Task item -> Every record here must be copied exactly, except for the images it holds.

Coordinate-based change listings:
>>>>>
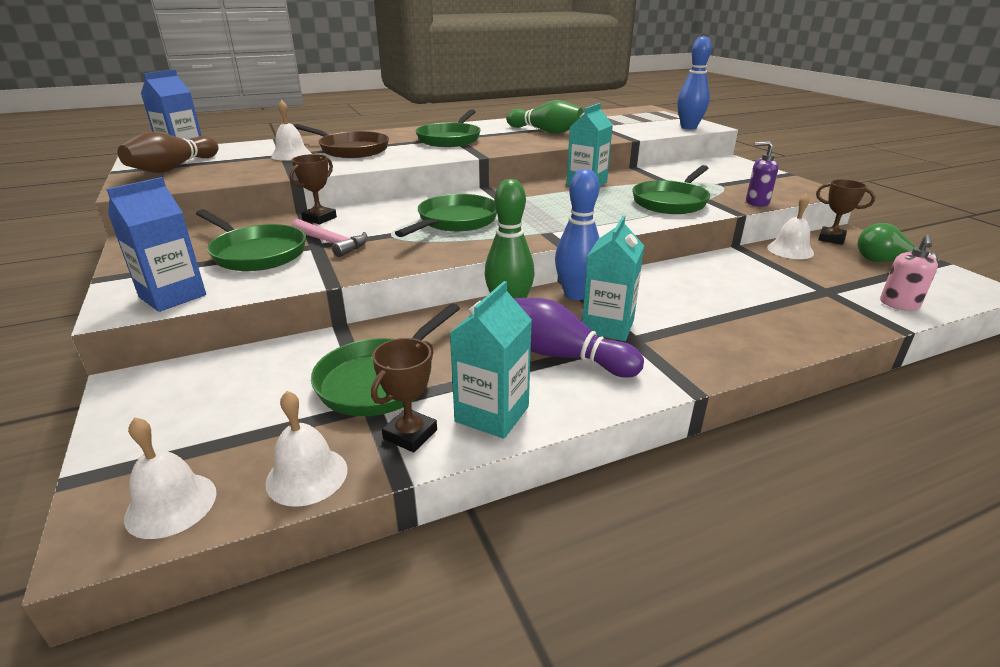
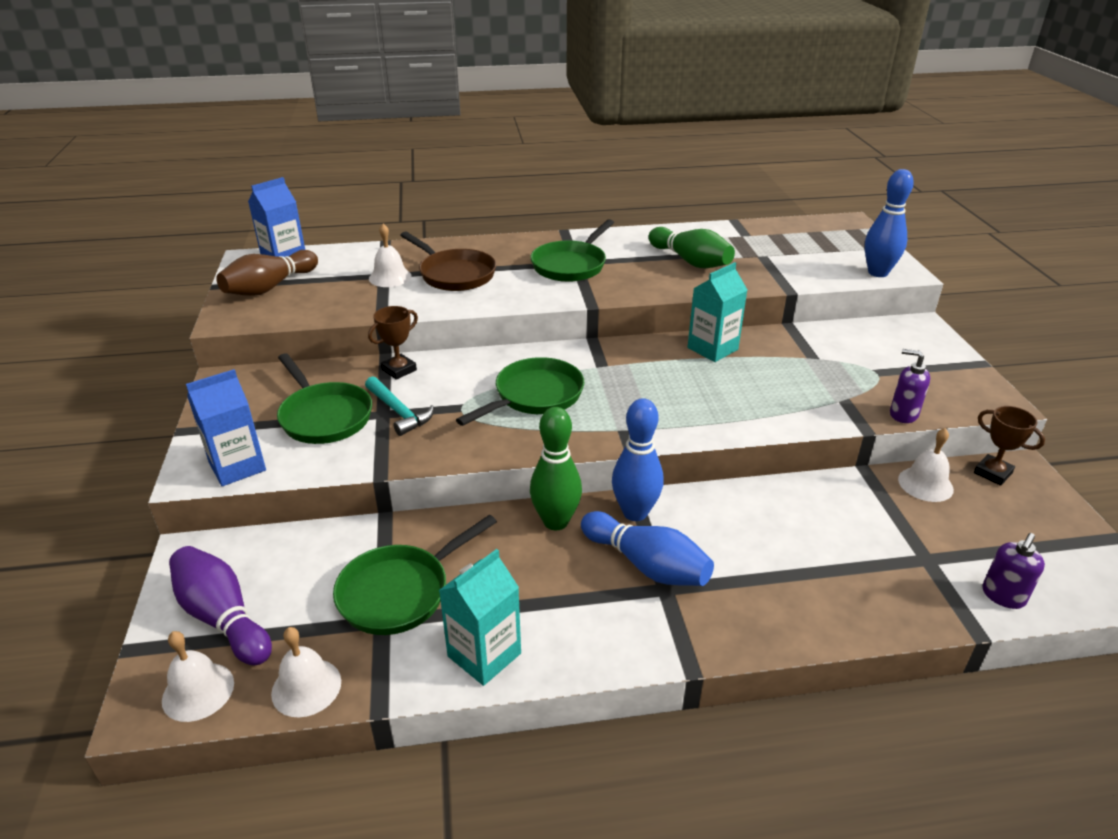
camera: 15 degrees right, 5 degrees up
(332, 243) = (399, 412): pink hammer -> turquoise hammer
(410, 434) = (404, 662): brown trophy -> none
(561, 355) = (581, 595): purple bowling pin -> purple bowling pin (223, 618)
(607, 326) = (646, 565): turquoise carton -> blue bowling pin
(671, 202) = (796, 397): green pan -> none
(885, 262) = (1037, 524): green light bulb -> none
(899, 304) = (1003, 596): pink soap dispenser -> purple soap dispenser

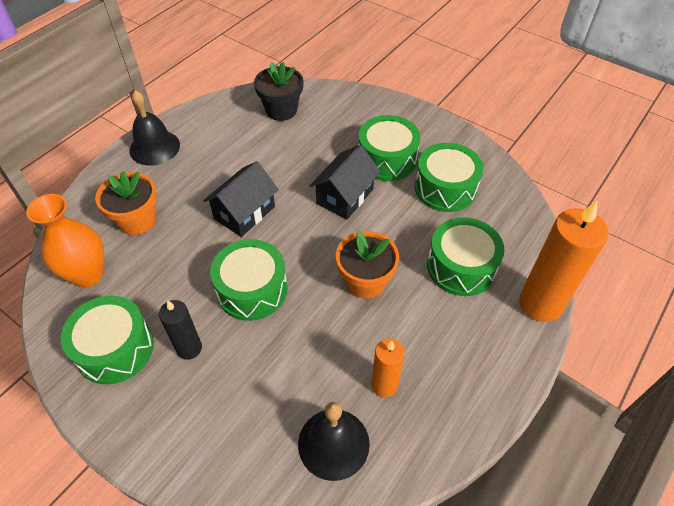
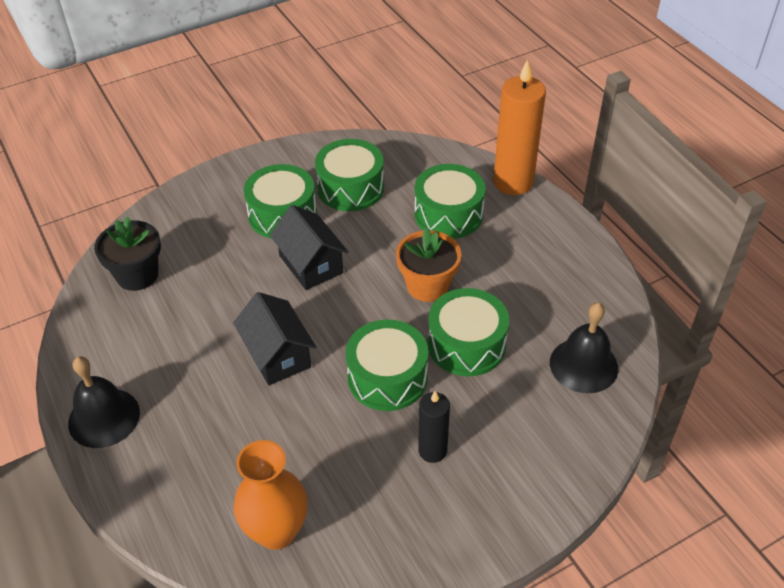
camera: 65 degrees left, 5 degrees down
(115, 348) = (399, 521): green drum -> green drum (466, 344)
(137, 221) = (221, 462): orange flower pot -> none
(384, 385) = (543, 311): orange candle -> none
<<<<<
Solution to this task ->
camera: 15 degrees right, 5 degrees up
(332, 243) = (399, 412): pink hammer -> turquoise hammer
(410, 434) = (404, 662): brown trophy -> none
(561, 355) = (581, 595): purple bowling pin -> purple bowling pin (223, 618)
(607, 326) = (646, 565): turquoise carton -> blue bowling pin
(671, 202) = (796, 397): green pan -> none
(885, 262) = (1037, 524): green light bulb -> none
(899, 304) = (1003, 596): pink soap dispenser -> purple soap dispenser

camera: 65 degrees left, 5 degrees down
(115, 348) = (399, 521): green drum -> green drum (466, 344)
(137, 221) = (221, 462): orange flower pot -> none
(384, 385) = (543, 311): orange candle -> none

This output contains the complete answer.